§ Description of the task: Exact copies of all the lines below are needed, without the pictures.

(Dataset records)
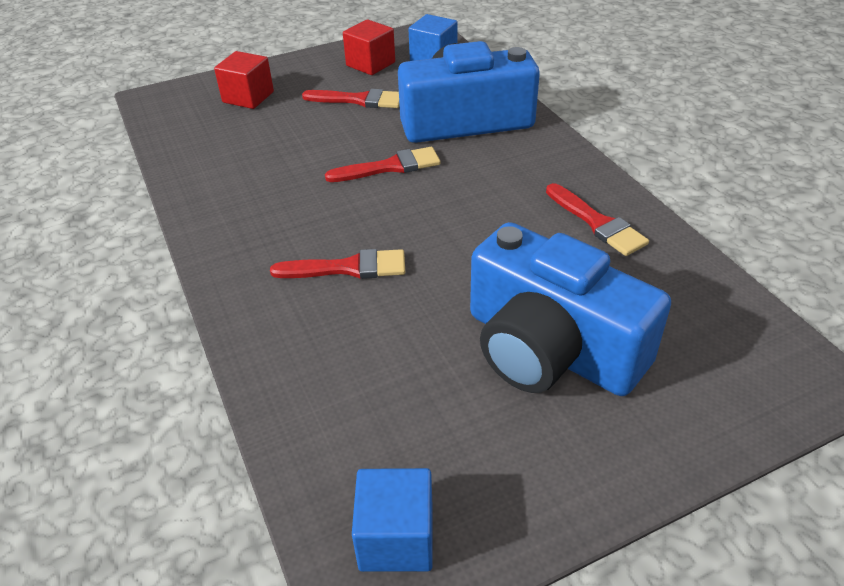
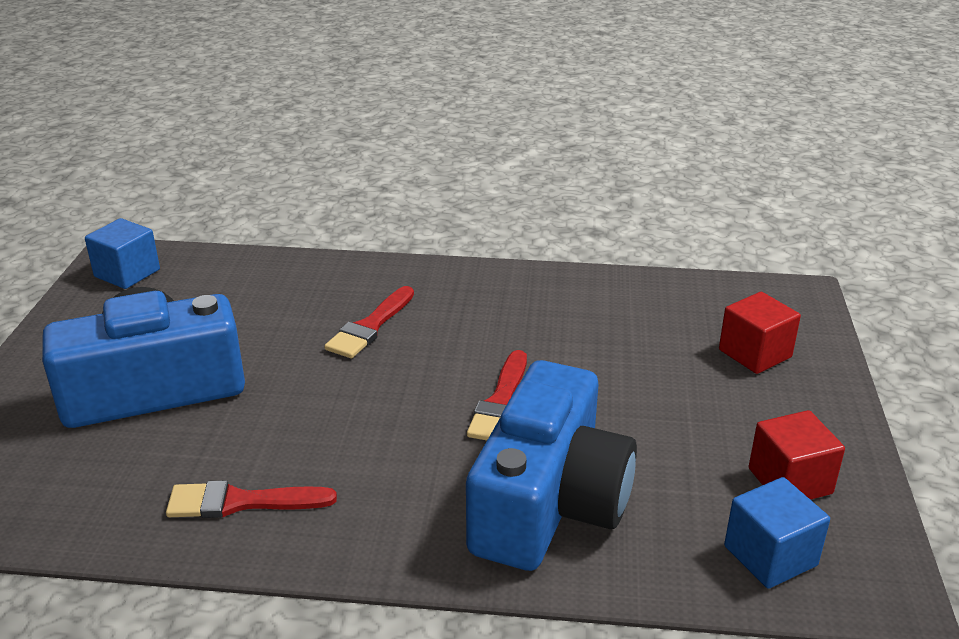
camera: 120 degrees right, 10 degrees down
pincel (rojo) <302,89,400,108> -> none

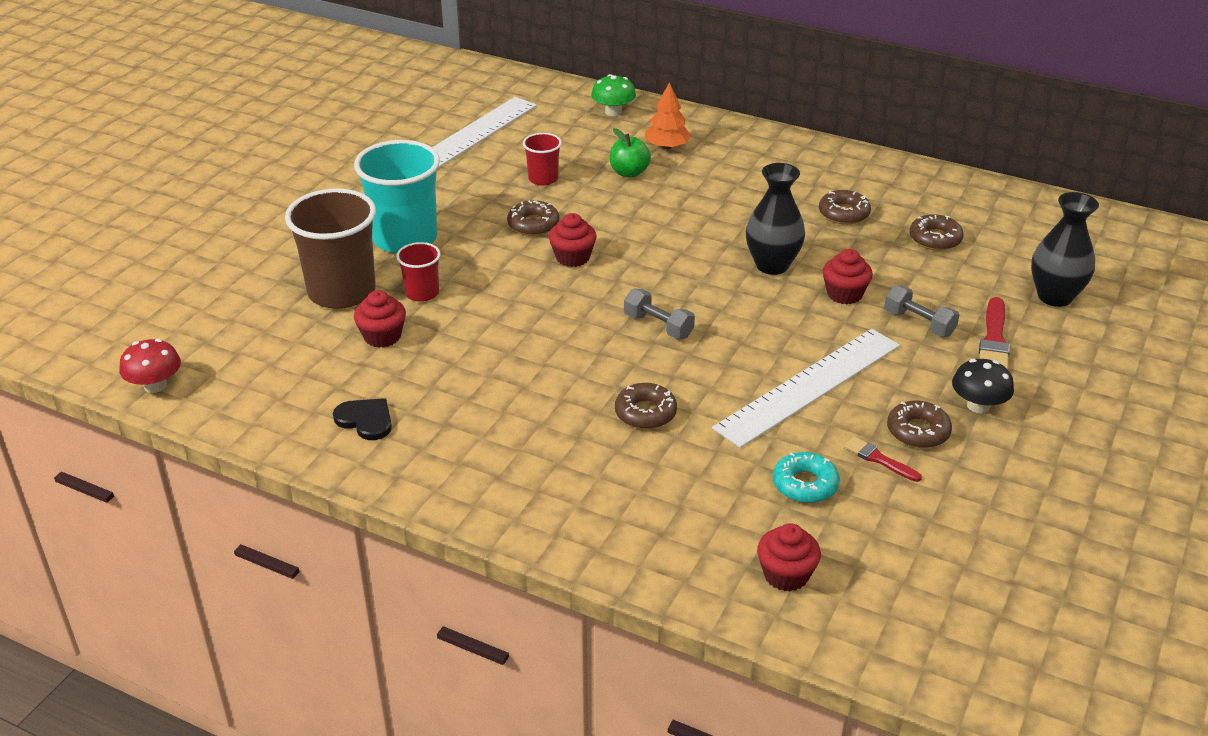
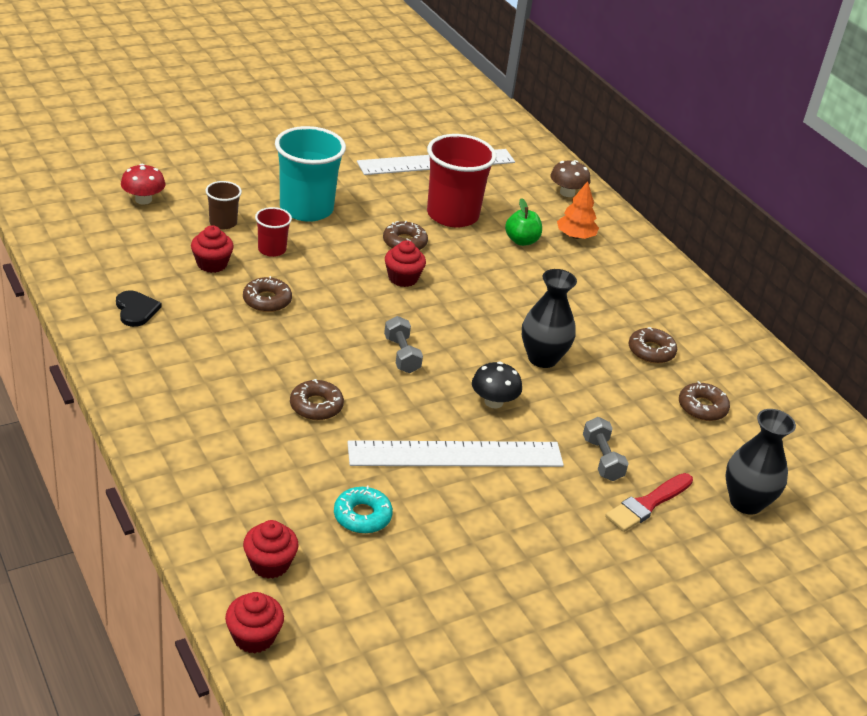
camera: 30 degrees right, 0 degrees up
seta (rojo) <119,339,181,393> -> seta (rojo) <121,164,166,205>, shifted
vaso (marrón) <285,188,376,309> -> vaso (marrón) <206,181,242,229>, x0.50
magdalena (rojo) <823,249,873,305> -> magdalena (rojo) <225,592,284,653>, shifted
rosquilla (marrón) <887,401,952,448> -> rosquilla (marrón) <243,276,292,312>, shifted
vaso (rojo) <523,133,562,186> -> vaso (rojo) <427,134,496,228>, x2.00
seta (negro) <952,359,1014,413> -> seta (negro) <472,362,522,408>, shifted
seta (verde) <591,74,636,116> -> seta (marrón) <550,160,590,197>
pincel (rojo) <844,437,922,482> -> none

§ Exercise response:
camera: 120 degrees right, 10 degrees down
pincel (rojo) <302,89,400,108> -> none

camera: 30 degrees right, 0 degrees up
seta (rojo) <119,339,181,393> -> seta (rojo) <121,164,166,205>, shifted
vaso (marrón) <285,188,376,309> -> vaso (marrón) <206,181,242,229>, x0.50
magdalena (rojo) <823,249,873,305> -> magdalena (rojo) <225,592,284,653>, shifted
rosquilla (marrón) <887,401,952,448> -> rosquilla (marrón) <243,276,292,312>, shifted
vaso (rojo) <523,133,562,186> -> vaso (rojo) <427,134,496,228>, x2.00
seta (negro) <952,359,1014,413> -> seta (negro) <472,362,522,408>, shifted
seta (verde) <591,74,636,116> -> seta (marrón) <550,160,590,197>
pincel (rojo) <844,437,922,482> -> none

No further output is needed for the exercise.